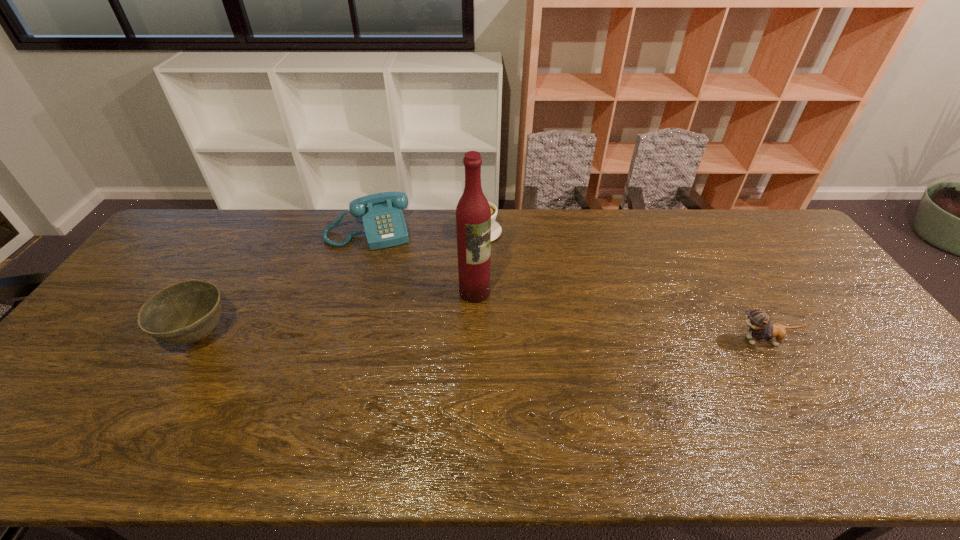
Where is `telephone located in the far edge section of the desktop`? telephone located in the far edge section of the desktop is located at coordinates (384, 225).

Locate an element on the screen. vacant region at the far edge of the desktop is located at coordinates (526, 240).

The height and width of the screenshot is (540, 960). Identify the location of free space at the left edge. (97, 325).

Identify the location of blank space at the right edge of the desktop. This screenshot has width=960, height=540. (806, 312).

Locate an element on the screen. The width and height of the screenshot is (960, 540). vacant region at the far left corner of the desktop is located at coordinates (181, 225).

The width and height of the screenshot is (960, 540). Identify the location of free space at the far right corner of the desktop. (773, 244).

This screenshot has width=960, height=540. I want to click on vacant area between the tallest object and the kitten, so click(x=619, y=316).

I want to click on free spot between the second object from left to right and the kitten, so click(566, 286).

Identify the location of unoccupied area between the kitten and the cappuccino. Image resolution: width=960 pixels, height=540 pixels. (622, 287).

This screenshot has width=960, height=540. I want to click on free space between the leftmost object and the cappuccino, so (340, 284).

════════

# [What this task involves]
Can you copy out every line of the material above word for word, leaving out the pictures?

# [Correct answer]
Where is `telephone located in the far edge section of the desktop`? telephone located in the far edge section of the desktop is located at coordinates (384, 225).

Locate an element on the screen. vacant region at the far edge of the desktop is located at coordinates (526, 240).

The height and width of the screenshot is (540, 960). Identify the location of free space at the left edge. (97, 325).

Identify the location of blank space at the right edge of the desktop. This screenshot has width=960, height=540. (806, 312).

Locate an element on the screen. The width and height of the screenshot is (960, 540). vacant region at the far left corner of the desktop is located at coordinates (181, 225).

The width and height of the screenshot is (960, 540). Identify the location of free space at the far right corner of the desktop. (773, 244).

This screenshot has width=960, height=540. I want to click on vacant area between the tallest object and the kitten, so click(x=619, y=316).

I want to click on free spot between the second object from left to right and the kitten, so click(566, 286).

Identify the location of unoccupied area between the kitten and the cappuccino. Image resolution: width=960 pixels, height=540 pixels. (622, 287).

This screenshot has width=960, height=540. I want to click on free space between the leftmost object and the cappuccino, so (340, 284).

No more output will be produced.